> Source material:
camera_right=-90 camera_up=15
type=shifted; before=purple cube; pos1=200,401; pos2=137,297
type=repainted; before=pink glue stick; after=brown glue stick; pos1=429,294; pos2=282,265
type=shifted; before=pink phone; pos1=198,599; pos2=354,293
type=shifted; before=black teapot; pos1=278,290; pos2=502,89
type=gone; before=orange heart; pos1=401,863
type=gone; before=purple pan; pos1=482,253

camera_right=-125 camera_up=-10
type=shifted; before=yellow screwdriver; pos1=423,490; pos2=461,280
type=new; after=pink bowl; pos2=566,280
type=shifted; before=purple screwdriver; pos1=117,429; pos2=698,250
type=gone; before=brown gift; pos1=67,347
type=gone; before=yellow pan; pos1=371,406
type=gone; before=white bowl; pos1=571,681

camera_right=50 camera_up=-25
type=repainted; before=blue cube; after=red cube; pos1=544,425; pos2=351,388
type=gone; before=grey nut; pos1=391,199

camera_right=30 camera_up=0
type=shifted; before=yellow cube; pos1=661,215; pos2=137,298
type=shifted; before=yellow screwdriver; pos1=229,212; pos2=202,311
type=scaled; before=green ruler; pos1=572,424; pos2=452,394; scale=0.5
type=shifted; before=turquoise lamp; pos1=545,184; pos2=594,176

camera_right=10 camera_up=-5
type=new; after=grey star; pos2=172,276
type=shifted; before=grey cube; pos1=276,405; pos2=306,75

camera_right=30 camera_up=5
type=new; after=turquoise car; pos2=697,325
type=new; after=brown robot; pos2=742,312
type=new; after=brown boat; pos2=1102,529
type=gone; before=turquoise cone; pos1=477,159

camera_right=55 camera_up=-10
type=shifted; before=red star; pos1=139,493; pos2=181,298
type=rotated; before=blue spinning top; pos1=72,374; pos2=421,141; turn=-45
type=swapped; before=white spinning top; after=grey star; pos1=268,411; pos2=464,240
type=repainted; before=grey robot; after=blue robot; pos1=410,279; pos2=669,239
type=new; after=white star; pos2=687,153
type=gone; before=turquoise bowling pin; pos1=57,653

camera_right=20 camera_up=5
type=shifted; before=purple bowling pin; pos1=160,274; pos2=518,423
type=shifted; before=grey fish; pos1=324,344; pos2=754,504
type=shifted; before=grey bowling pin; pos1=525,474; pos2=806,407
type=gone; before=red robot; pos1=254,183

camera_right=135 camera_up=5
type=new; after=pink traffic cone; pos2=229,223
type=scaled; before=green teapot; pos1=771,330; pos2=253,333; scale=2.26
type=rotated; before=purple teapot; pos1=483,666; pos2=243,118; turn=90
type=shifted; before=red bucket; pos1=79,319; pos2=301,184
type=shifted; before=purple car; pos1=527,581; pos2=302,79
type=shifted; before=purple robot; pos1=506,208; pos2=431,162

> Task item: Repeat the records exactly, leaving out none of them.

> Response box:
camera_right=-90 camera_up=15
type=shifted; before=purple cube; pos1=200,401; pos2=137,297
type=repainted; before=pink glue stick; after=brown glue stick; pos1=429,294; pos2=282,265
type=shifted; before=pink phone; pos1=198,599; pos2=354,293
type=shifted; before=black teapot; pos1=278,290; pos2=502,89
type=gone; before=orange heart; pos1=401,863
type=gone; before=purple pan; pos1=482,253

camera_right=-125 camera_up=-10
type=shifted; before=yellow screwdriver; pos1=423,490; pos2=461,280
type=new; after=pink bowl; pos2=566,280
type=shifted; before=purple screwdriver; pos1=117,429; pos2=698,250
type=gone; before=brown gift; pos1=67,347
type=gone; before=yellow pan; pos1=371,406
type=gone; before=white bowl; pos1=571,681

camera_right=50 camera_up=-25
type=repainted; before=blue cube; after=red cube; pos1=544,425; pos2=351,388
type=gone; before=grey nut; pos1=391,199

camera_right=30 camera_up=0
type=shifted; before=yellow cube; pos1=661,215; pos2=137,298
type=shifted; before=yellow screwdriver; pos1=229,212; pos2=202,311
type=scaled; before=green ruler; pos1=572,424; pos2=452,394; scale=0.5
type=shifted; before=turquoise lamp; pos1=545,184; pos2=594,176

camera_right=10 camera_up=-5
type=new; after=grey star; pos2=172,276
type=shifted; before=grey cube; pos1=276,405; pos2=306,75

camera_right=30 camera_up=5
type=new; after=turquoise car; pos2=697,325
type=new; after=brown robot; pos2=742,312
type=new; after=brown boat; pos2=1102,529
type=gone; before=turquoise cone; pos1=477,159

camera_right=55 camera_up=-10
type=shifted; before=red star; pos1=139,493; pos2=181,298
type=rotated; before=blue spinning top; pos1=72,374; pos2=421,141; turn=-45
type=swapped; before=white spinning top; after=grey star; pos1=268,411; pos2=464,240
type=repainted; before=grey robot; after=blue robot; pos1=410,279; pos2=669,239
type=new; after=white star; pos2=687,153
type=gone; before=turquoise bowling pin; pos1=57,653

camera_right=20 camera_up=5
type=shifted; before=purple bowling pin; pos1=160,274; pos2=518,423
type=shifted; before=grey fish; pos1=324,344; pos2=754,504
type=shifted; before=grey bowling pin; pos1=525,474; pos2=806,407
type=gone; before=red robot; pos1=254,183

camera_right=135 camera_up=5
type=new; after=pink traffic cone; pos2=229,223
type=scaled; before=green teapot; pos1=771,330; pos2=253,333; scale=2.26
type=rotated; before=purple teapot; pos1=483,666; pos2=243,118; turn=90
type=shifted; before=red bucket; pos1=79,319; pos2=301,184
type=shifted; before=purple car; pos1=527,581; pos2=302,79
type=shifted; before=purple robot; pos1=506,208; pos2=431,162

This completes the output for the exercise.